▸ Problem statement
Your copy should hold only the lines from the one with "TOF2: VL6180X -> VL53L1X" to the one with "TOF2 pin SDA: D0 -> D7", both included, each exactly as it stands below, with no pictures.

▸ Record excerpts
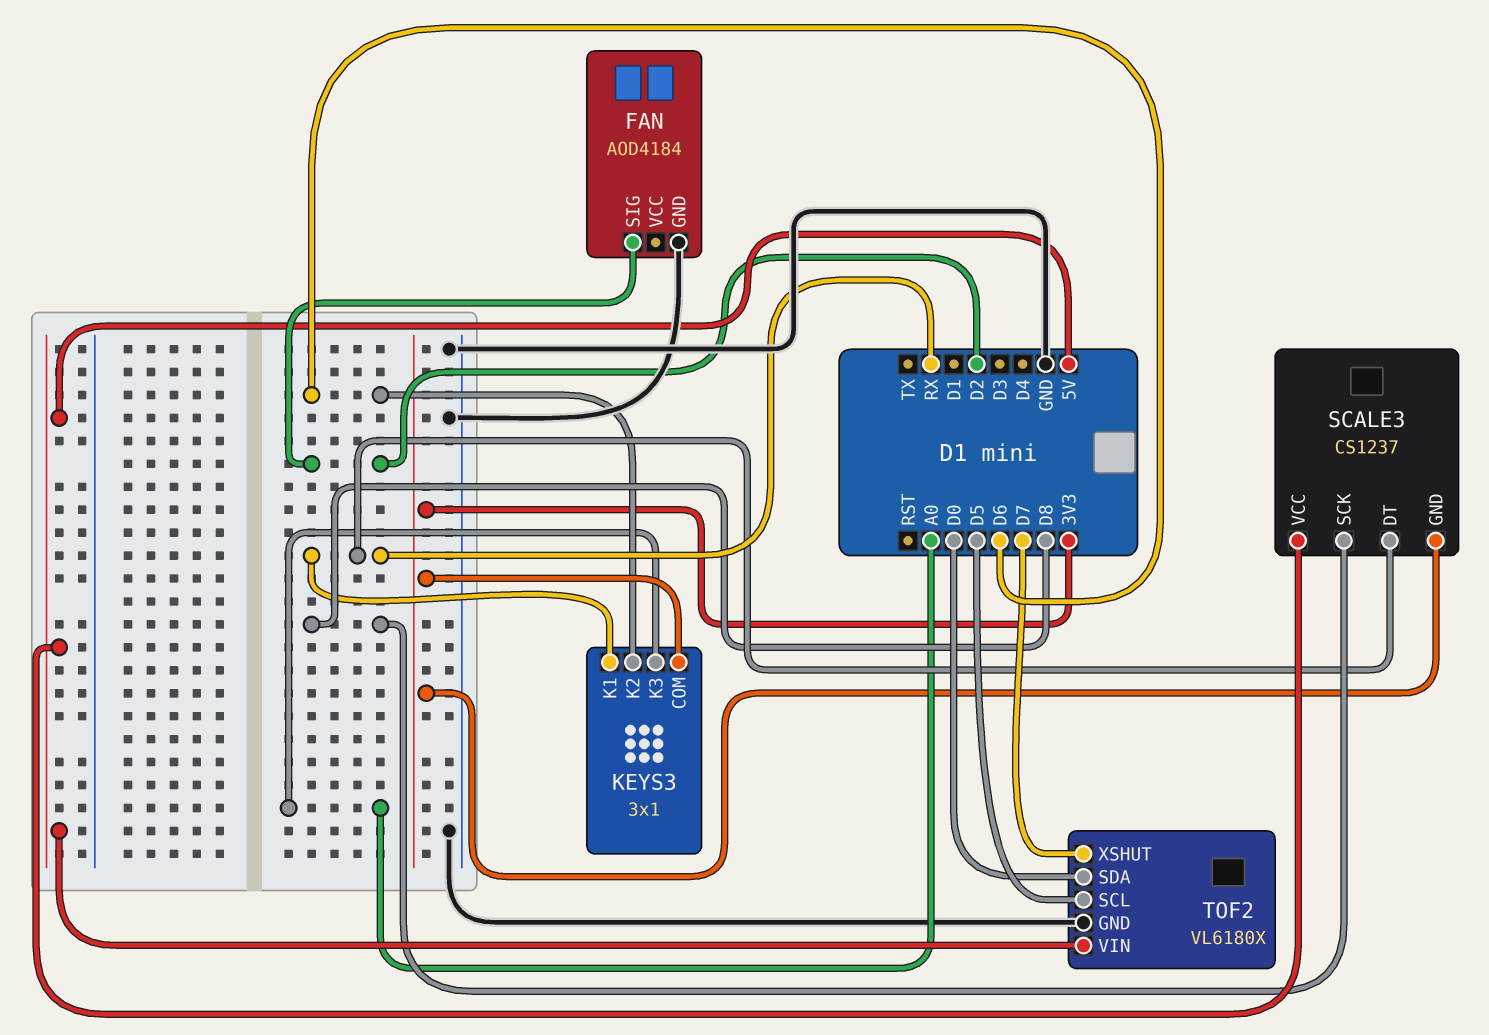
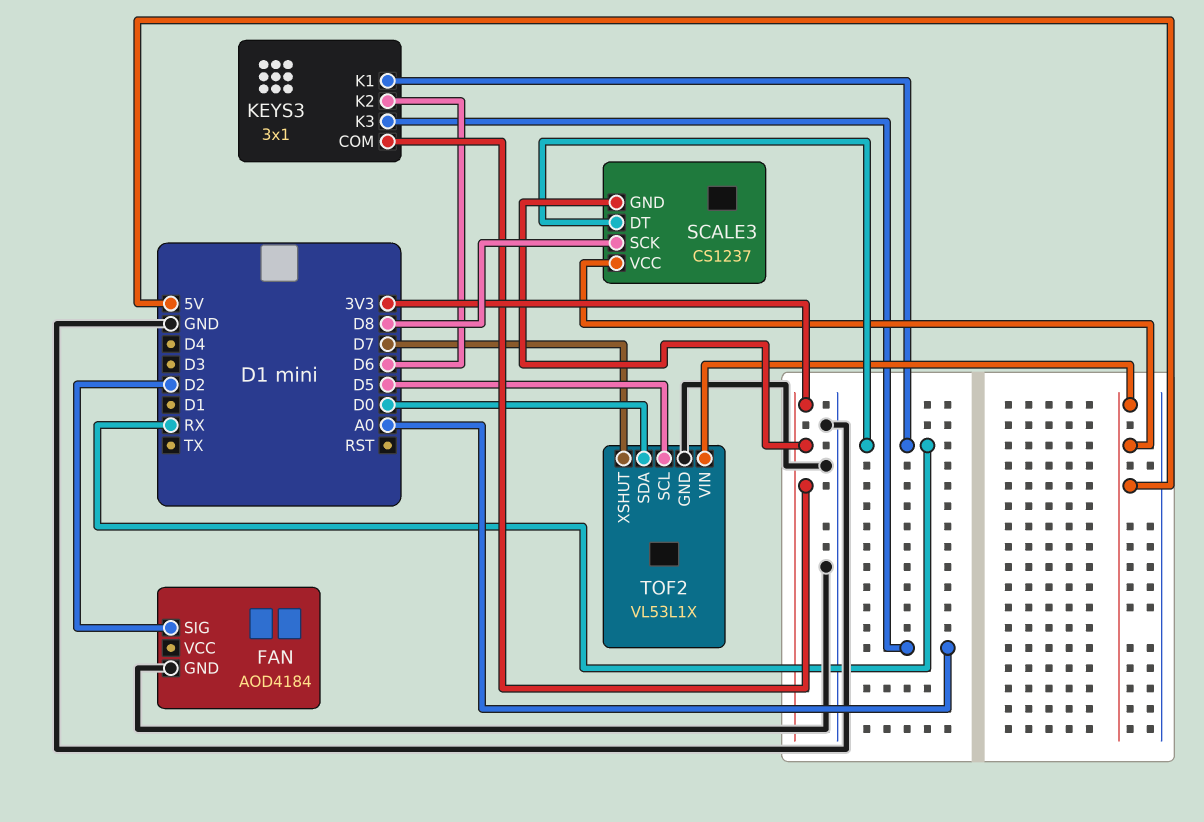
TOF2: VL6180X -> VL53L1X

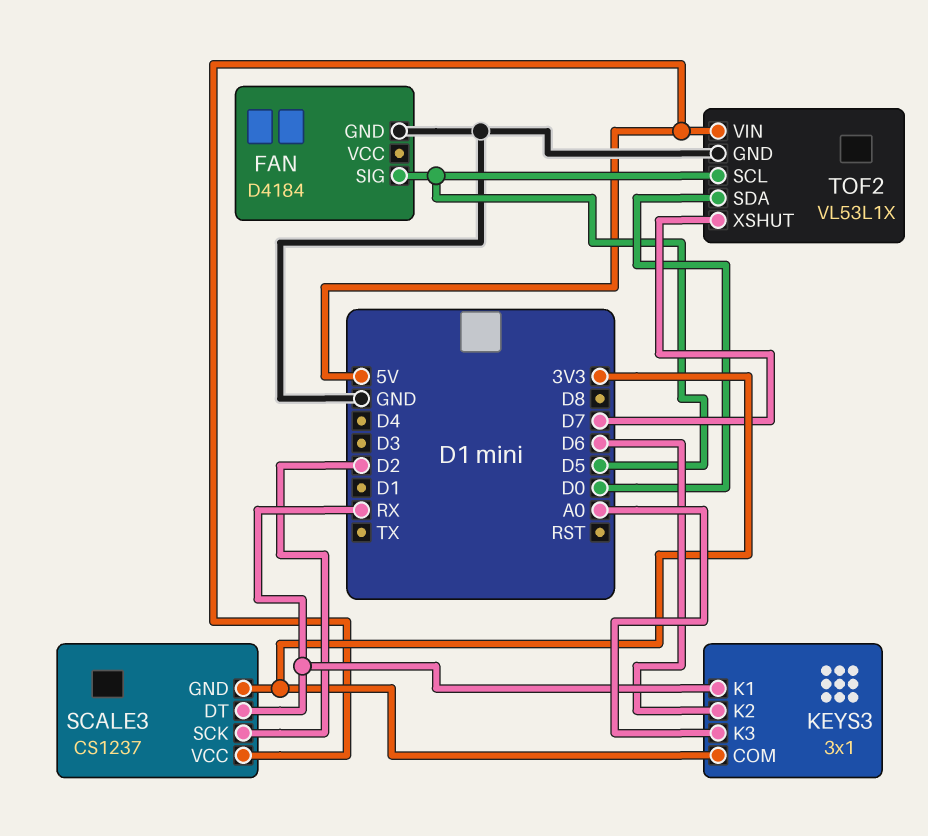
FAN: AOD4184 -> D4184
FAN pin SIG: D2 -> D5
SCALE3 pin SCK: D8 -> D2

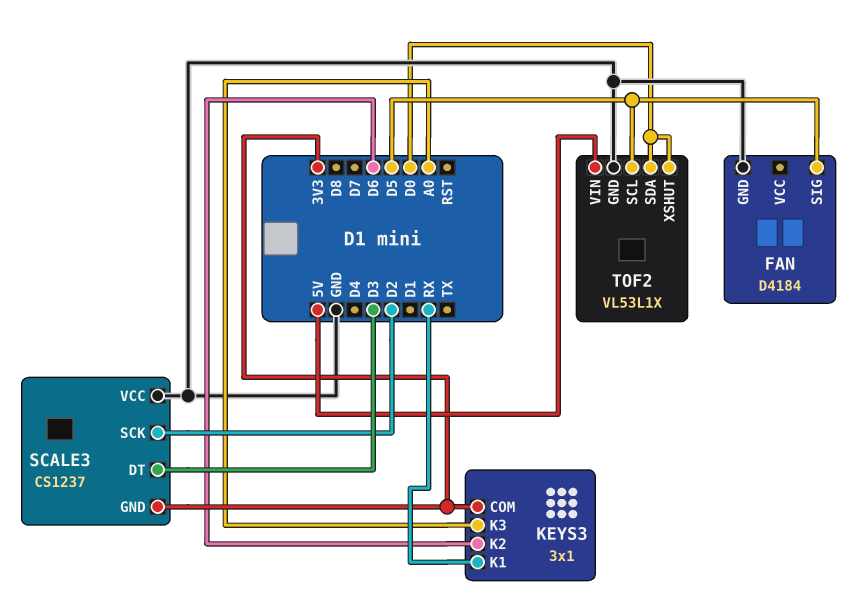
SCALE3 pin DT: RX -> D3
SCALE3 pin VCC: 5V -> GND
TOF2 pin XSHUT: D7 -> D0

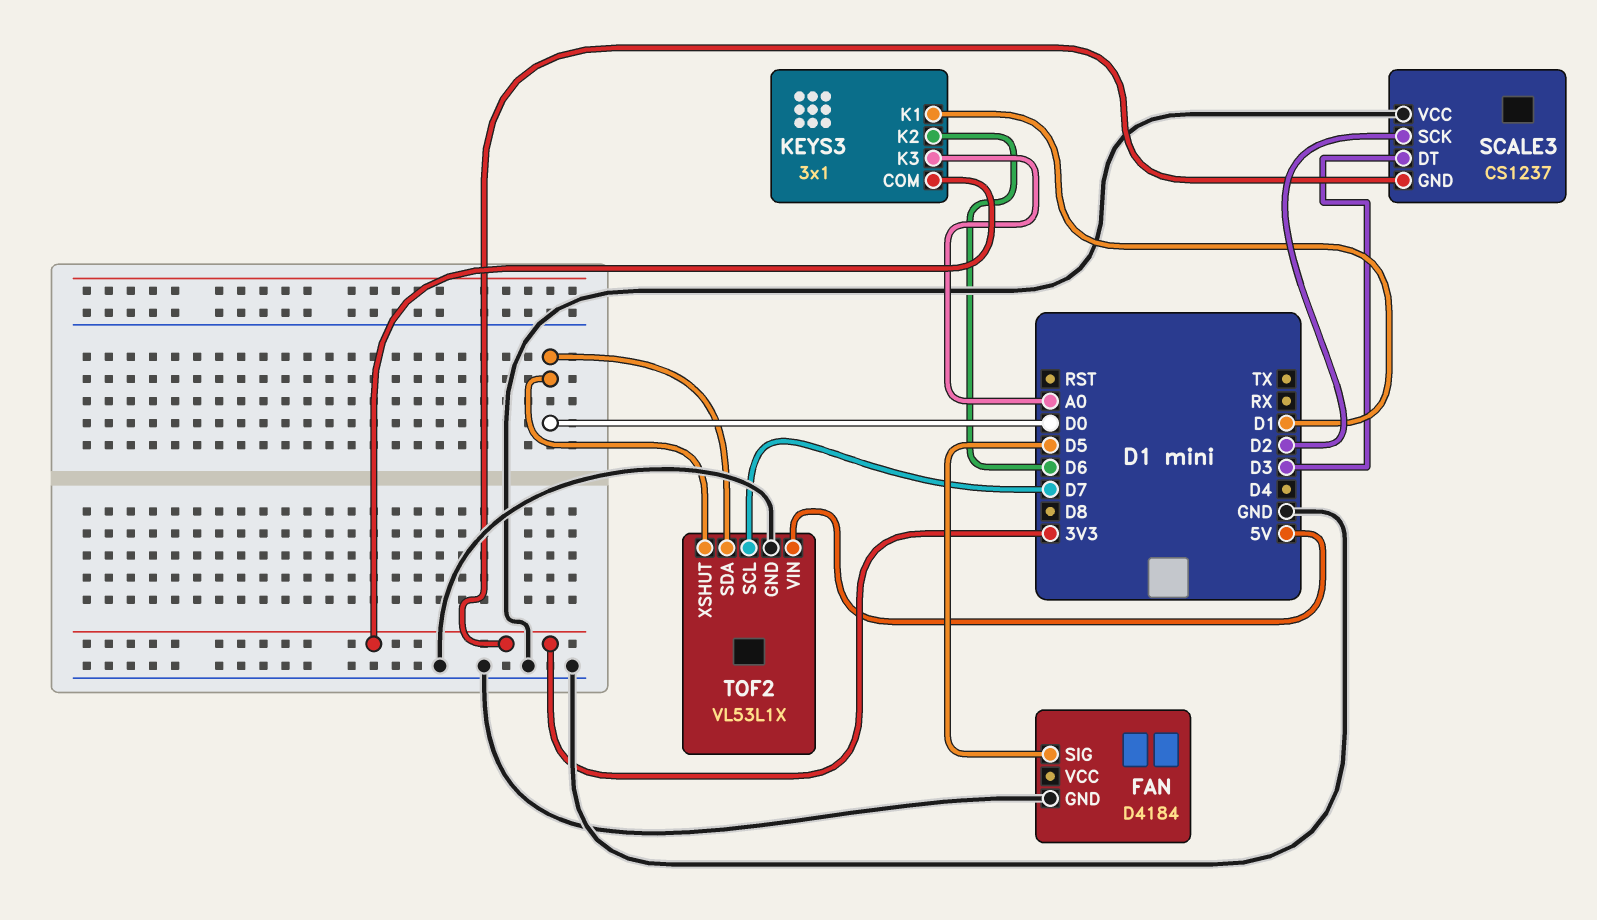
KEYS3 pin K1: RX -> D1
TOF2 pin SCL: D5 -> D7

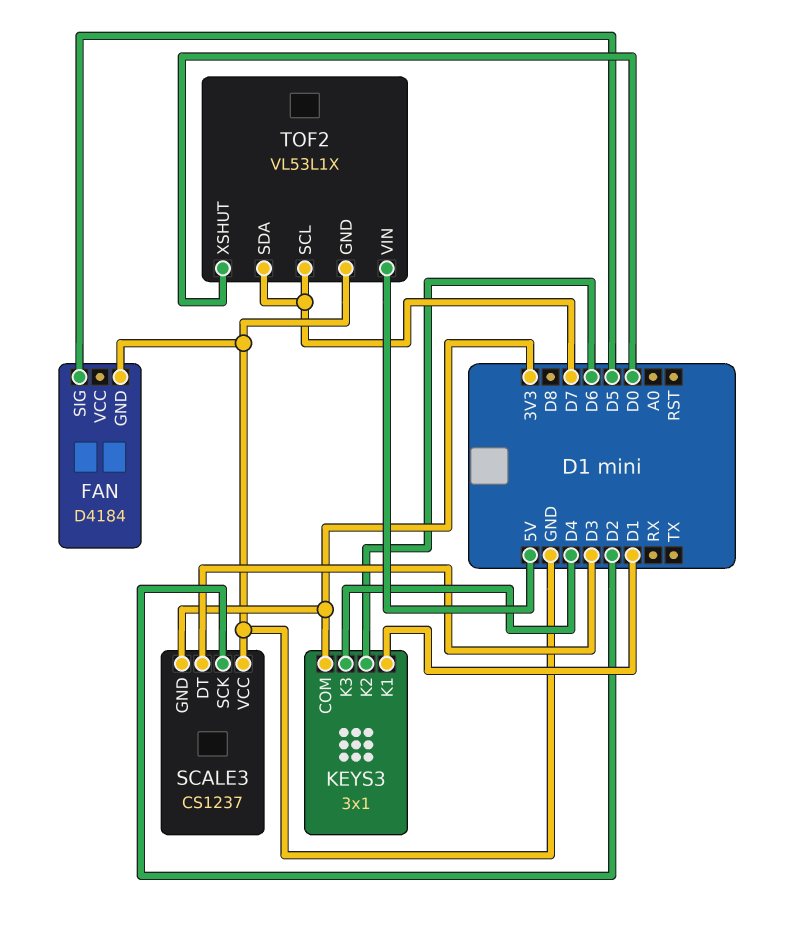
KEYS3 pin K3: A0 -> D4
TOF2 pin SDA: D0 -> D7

...

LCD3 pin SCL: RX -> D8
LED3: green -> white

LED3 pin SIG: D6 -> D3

▸ Task result
TOF2: VL6180X -> VL53L1X

FAN: AOD4184 -> D4184
FAN pin SIG: D2 -> D5
SCALE3 pin SCK: D8 -> D2

SCALE3 pin DT: RX -> D3
SCALE3 pin VCC: 5V -> GND
TOF2 pin XSHUT: D7 -> D0

KEYS3 pin K1: RX -> D1
TOF2 pin SCL: D5 -> D7

KEYS3 pin K3: A0 -> D4
TOF2 pin SDA: D0 -> D7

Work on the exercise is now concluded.